Assignment: Copy each line from the listing below where the word "none" shows up.

Provided data:
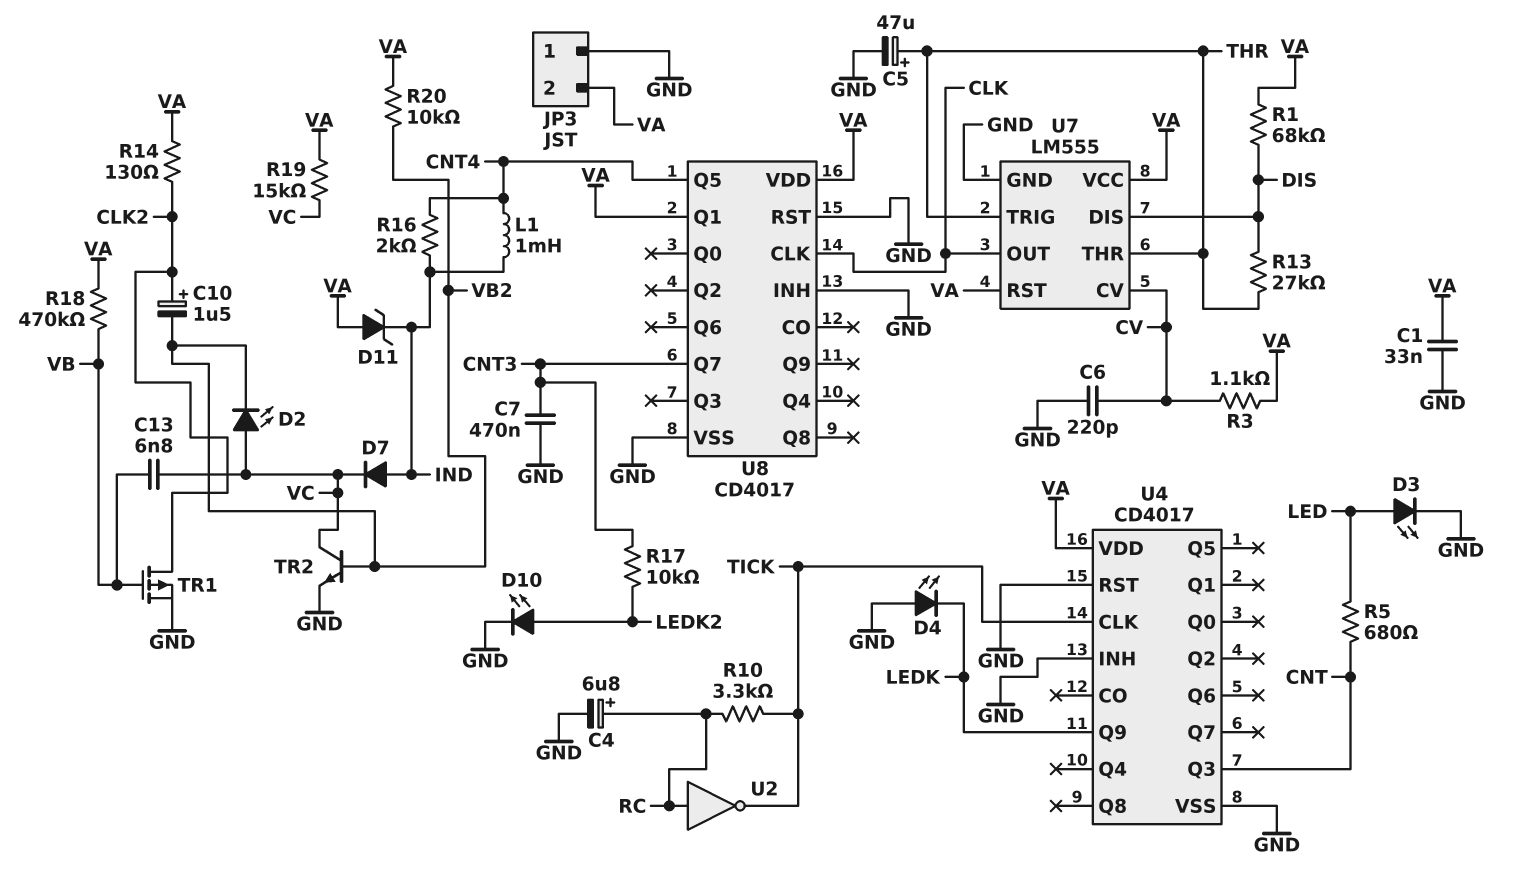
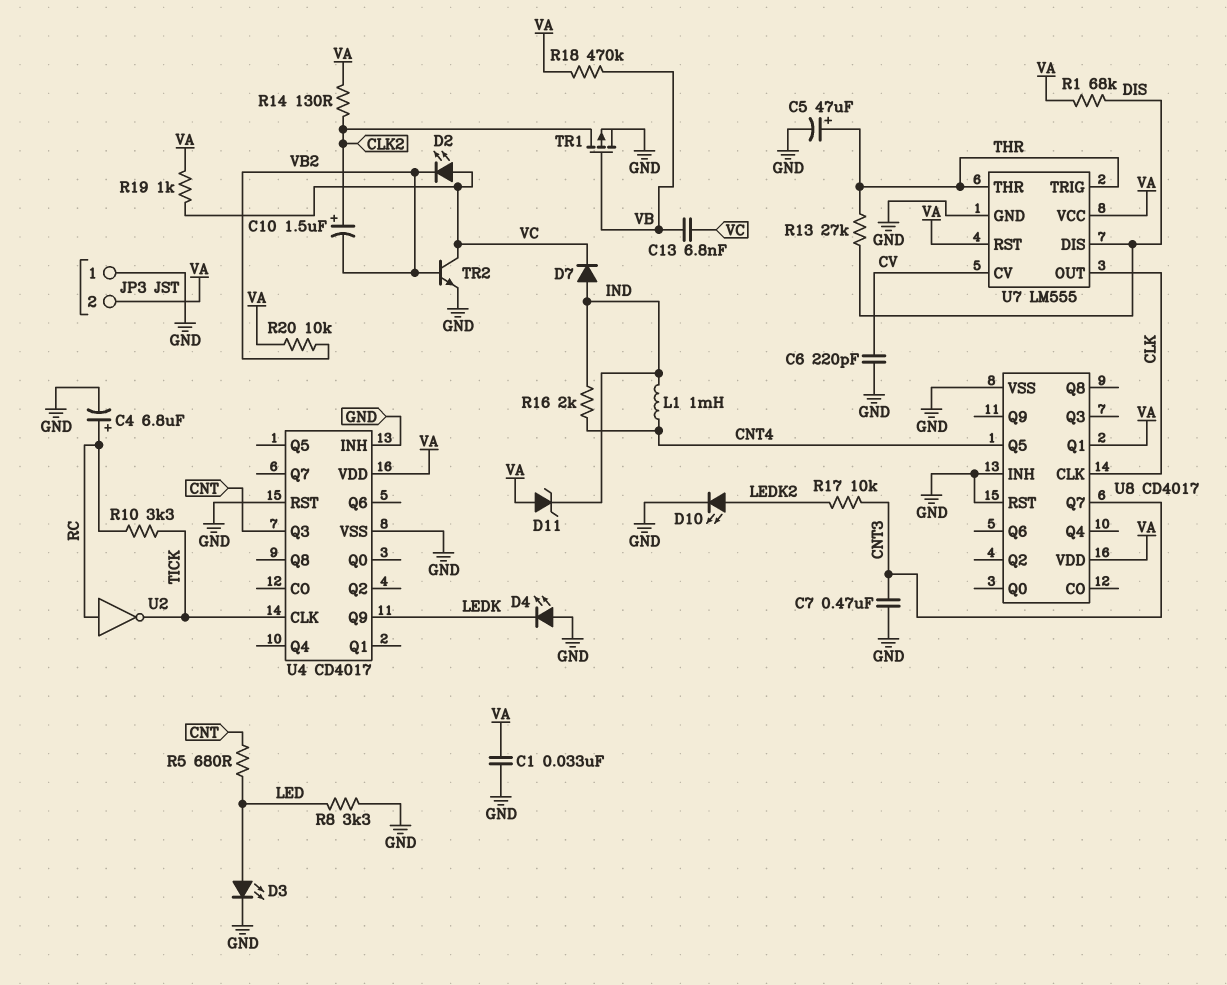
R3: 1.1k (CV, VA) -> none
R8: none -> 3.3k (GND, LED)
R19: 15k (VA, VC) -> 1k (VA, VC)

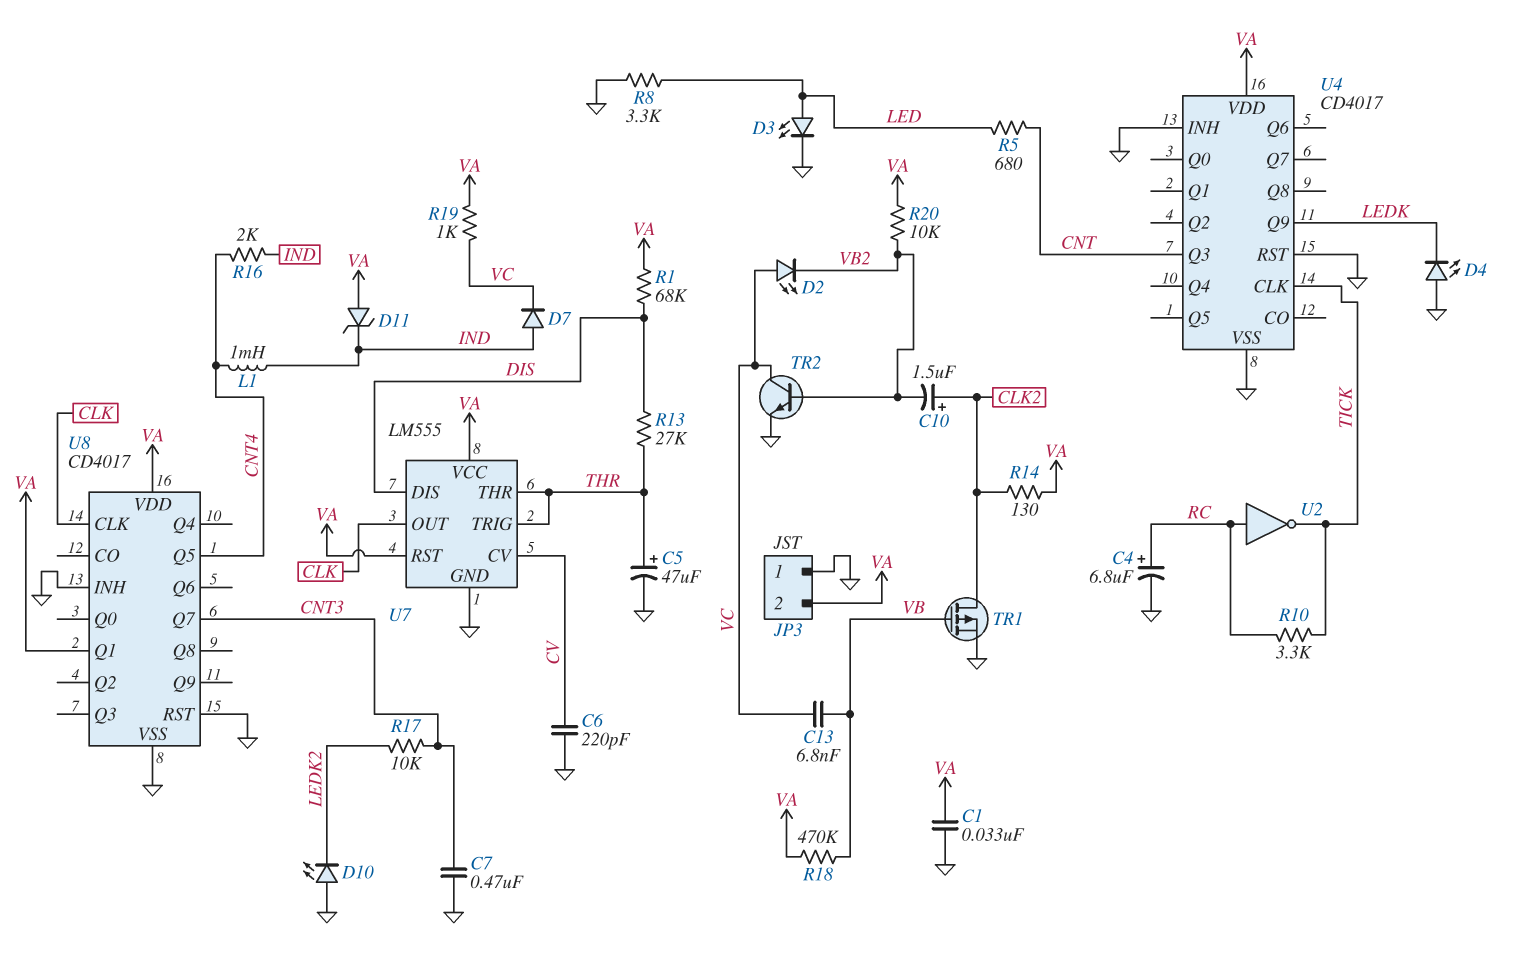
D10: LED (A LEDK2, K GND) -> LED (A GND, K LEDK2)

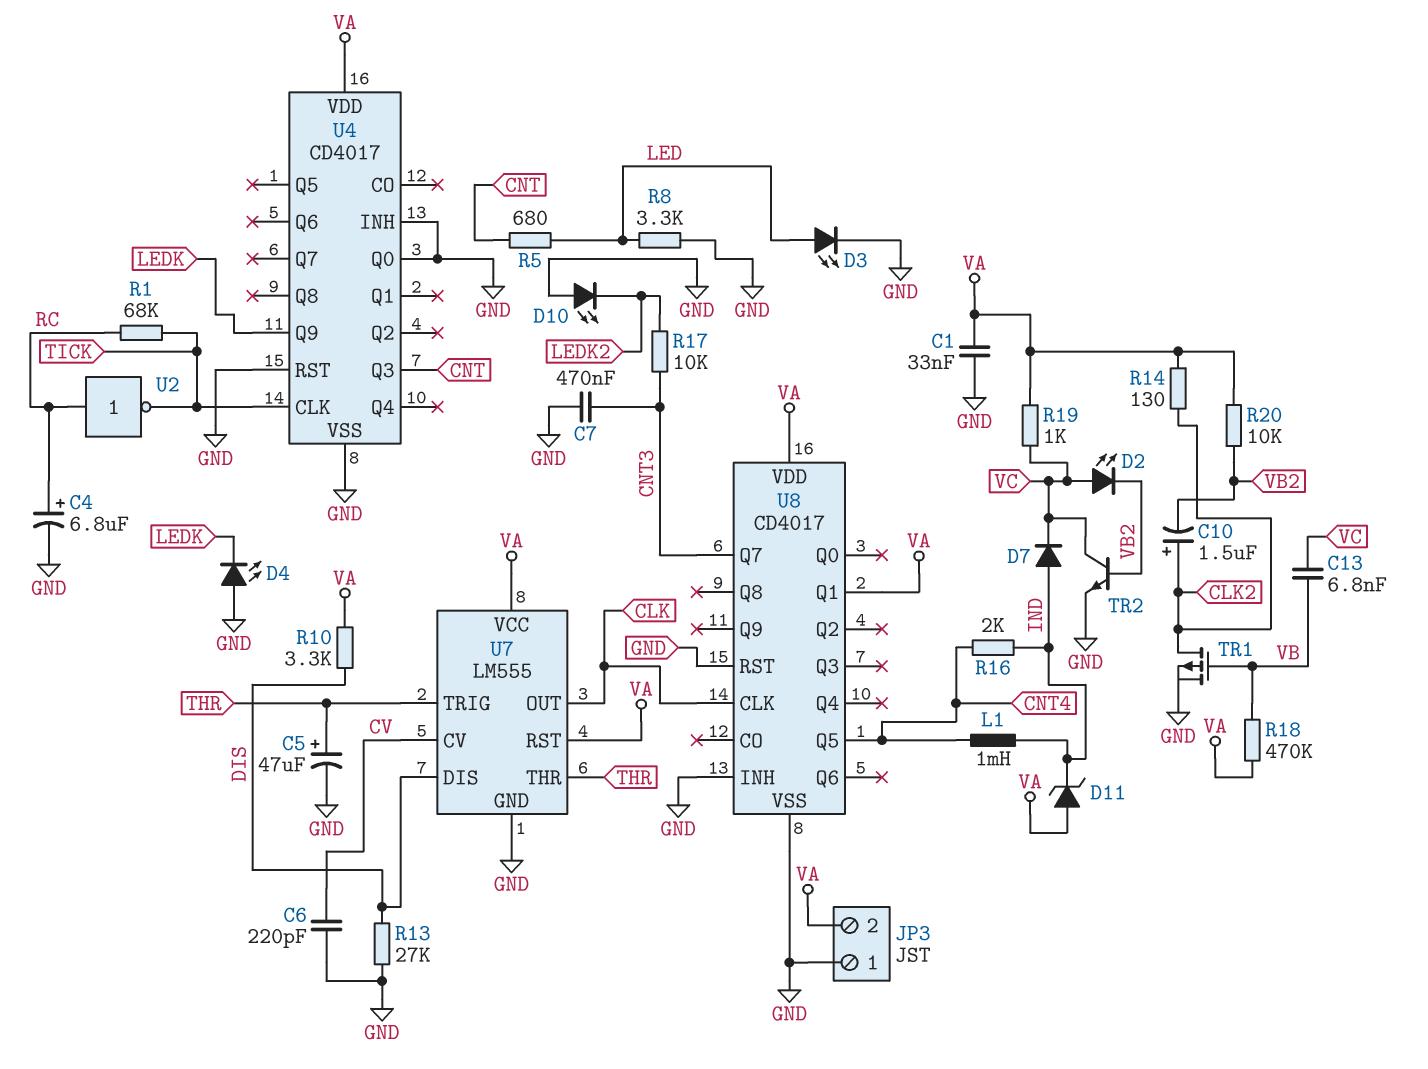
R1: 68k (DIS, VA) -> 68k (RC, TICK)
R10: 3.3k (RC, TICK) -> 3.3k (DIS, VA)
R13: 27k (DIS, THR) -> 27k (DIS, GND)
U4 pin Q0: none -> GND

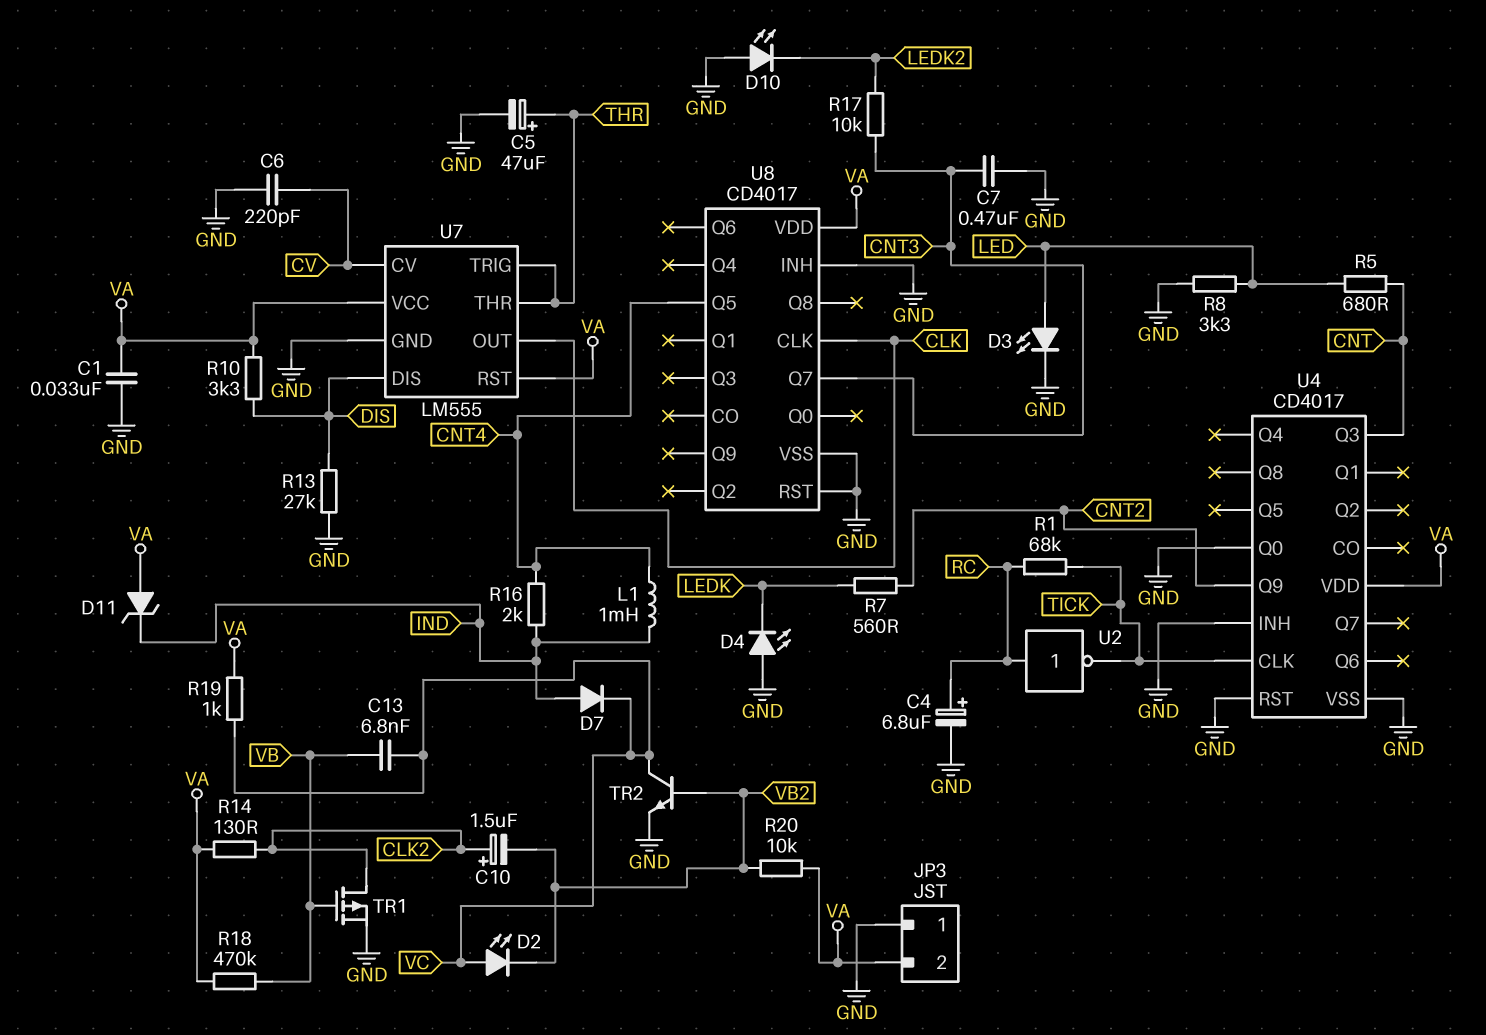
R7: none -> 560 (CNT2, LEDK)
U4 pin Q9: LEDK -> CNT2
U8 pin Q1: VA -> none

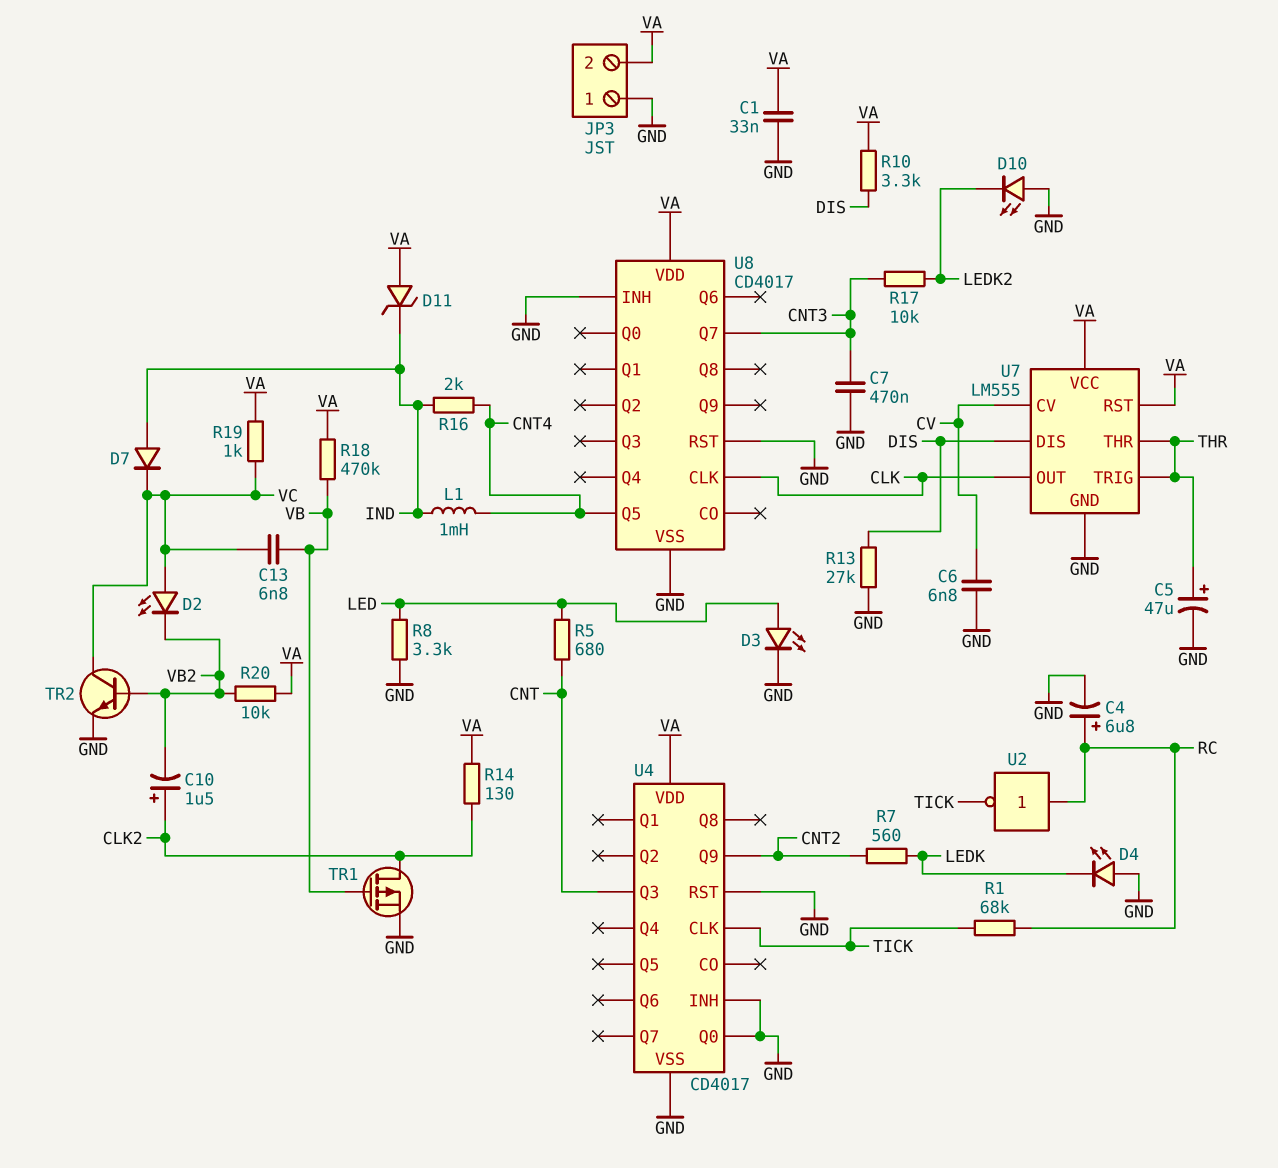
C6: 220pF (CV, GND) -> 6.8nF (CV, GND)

Answer section:
R3: 1.1k (CV, VA) -> none
R8: none -> 3.3k (GND, LED)
U4 pin Q0: none -> GND
R7: none -> 560 (CNT2, LEDK)
U8 pin Q1: VA -> none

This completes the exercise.